● **Exercise requirements**
All entries given below are to be returned word for word.

[[ Records supplied, beginning ]]

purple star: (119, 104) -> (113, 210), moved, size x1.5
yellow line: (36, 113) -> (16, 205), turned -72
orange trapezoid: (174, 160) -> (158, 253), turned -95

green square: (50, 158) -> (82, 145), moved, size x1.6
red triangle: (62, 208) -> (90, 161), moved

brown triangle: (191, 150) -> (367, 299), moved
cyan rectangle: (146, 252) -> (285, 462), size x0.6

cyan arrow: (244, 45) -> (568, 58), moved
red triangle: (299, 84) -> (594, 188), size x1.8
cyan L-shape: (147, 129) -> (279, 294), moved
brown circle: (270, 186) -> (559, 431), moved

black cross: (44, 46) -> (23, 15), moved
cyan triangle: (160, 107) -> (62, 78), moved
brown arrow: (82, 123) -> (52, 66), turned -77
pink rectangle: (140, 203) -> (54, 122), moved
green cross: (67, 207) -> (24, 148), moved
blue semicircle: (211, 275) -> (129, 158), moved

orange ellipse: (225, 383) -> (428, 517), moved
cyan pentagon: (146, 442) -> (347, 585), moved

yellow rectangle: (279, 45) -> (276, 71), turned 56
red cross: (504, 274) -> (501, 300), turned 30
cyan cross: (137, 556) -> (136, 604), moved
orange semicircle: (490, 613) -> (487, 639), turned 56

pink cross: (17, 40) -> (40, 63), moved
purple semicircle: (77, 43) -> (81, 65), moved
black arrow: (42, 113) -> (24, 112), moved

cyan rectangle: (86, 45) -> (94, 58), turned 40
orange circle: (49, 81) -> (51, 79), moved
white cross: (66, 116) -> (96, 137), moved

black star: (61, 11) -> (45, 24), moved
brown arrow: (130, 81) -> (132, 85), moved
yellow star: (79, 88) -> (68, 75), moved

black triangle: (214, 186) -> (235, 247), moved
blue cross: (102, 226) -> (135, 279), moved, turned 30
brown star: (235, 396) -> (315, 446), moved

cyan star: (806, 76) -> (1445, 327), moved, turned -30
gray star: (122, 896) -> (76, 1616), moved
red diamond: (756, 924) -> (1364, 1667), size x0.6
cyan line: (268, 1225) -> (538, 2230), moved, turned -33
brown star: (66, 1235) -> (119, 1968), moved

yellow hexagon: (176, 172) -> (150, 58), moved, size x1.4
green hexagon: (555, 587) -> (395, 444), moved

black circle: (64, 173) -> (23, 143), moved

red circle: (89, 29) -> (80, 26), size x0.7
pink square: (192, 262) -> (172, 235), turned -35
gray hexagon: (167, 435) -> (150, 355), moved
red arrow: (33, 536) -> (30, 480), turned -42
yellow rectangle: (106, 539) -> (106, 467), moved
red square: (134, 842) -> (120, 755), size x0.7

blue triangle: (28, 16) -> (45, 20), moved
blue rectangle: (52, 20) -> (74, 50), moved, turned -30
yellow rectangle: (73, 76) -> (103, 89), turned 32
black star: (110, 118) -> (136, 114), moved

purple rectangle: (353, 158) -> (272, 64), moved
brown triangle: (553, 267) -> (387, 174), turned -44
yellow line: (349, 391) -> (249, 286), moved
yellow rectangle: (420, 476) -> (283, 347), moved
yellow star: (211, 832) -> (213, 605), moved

[[ Records supplied, end ]]

● **Written answer**
purple star: (119, 104) -> (113, 210), moved, size x1.5
yellow line: (36, 113) -> (16, 205), turned -72
orange trapezoid: (174, 160) -> (158, 253), turned -95

green square: (50, 158) -> (82, 145), moved, size x1.6
red triangle: (62, 208) -> (90, 161), moved

brown triangle: (191, 150) -> (367, 299), moved
cyan rectangle: (146, 252) -> (285, 462), size x0.6

cyan arrow: (244, 45) -> (568, 58), moved
red triangle: (299, 84) -> (594, 188), size x1.8
cyan L-shape: (147, 129) -> (279, 294), moved
brown circle: (270, 186) -> (559, 431), moved

black cross: (44, 46) -> (23, 15), moved
cyan triangle: (160, 107) -> (62, 78), moved
brown arrow: (82, 123) -> (52, 66), turned -77
pink rectangle: (140, 203) -> (54, 122), moved
green cross: (67, 207) -> (24, 148), moved
blue semicircle: (211, 275) -> (129, 158), moved

orange ellipse: (225, 383) -> (428, 517), moved
cyan pentagon: (146, 442) -> (347, 585), moved

yellow rectangle: (279, 45) -> (276, 71), turned 56
red cross: (504, 274) -> (501, 300), turned 30
cyan cross: (137, 556) -> (136, 604), moved
orange semicircle: (490, 613) -> (487, 639), turned 56

pink cross: (17, 40) -> (40, 63), moved
purple semicircle: (77, 43) -> (81, 65), moved
black arrow: (42, 113) -> (24, 112), moved

cyan rectangle: (86, 45) -> (94, 58), turned 40
orange circle: (49, 81) -> (51, 79), moved
white cross: (66, 116) -> (96, 137), moved

black star: (61, 11) -> (45, 24), moved
brown arrow: (130, 81) -> (132, 85), moved
yellow star: (79, 88) -> (68, 75), moved

black triangle: (214, 186) -> (235, 247), moved
blue cross: (102, 226) -> (135, 279), moved, turned 30
brown star: (235, 396) -> (315, 446), moved

cyan star: (806, 76) -> (1445, 327), moved, turned -30
gray star: (122, 896) -> (76, 1616), moved
red diamond: (756, 924) -> (1364, 1667), size x0.6
cyan line: (268, 1225) -> (538, 2230), moved, turned -33
brown star: (66, 1235) -> (119, 1968), moved

yellow hexagon: (176, 172) -> (150, 58), moved, size x1.4
green hexagon: (555, 587) -> (395, 444), moved

black circle: (64, 173) -> (23, 143), moved

red circle: (89, 29) -> (80, 26), size x0.7
pink square: (192, 262) -> (172, 235), turned -35
gray hexagon: (167, 435) -> (150, 355), moved
red arrow: (33, 536) -> (30, 480), turned -42
yellow rectangle: (106, 539) -> (106, 467), moved
red square: (134, 842) -> (120, 755), size x0.7

blue triangle: (28, 16) -> (45, 20), moved
blue rectangle: (52, 20) -> (74, 50), moved, turned -30
yellow rectangle: (73, 76) -> (103, 89), turned 32
black star: (110, 118) -> (136, 114), moved

purple rectangle: (353, 158) -> (272, 64), moved
brown triangle: (553, 267) -> (387, 174), turned -44
yellow line: (349, 391) -> (249, 286), moved
yellow rectangle: (420, 476) -> (283, 347), moved
yellow star: (211, 832) -> (213, 605), moved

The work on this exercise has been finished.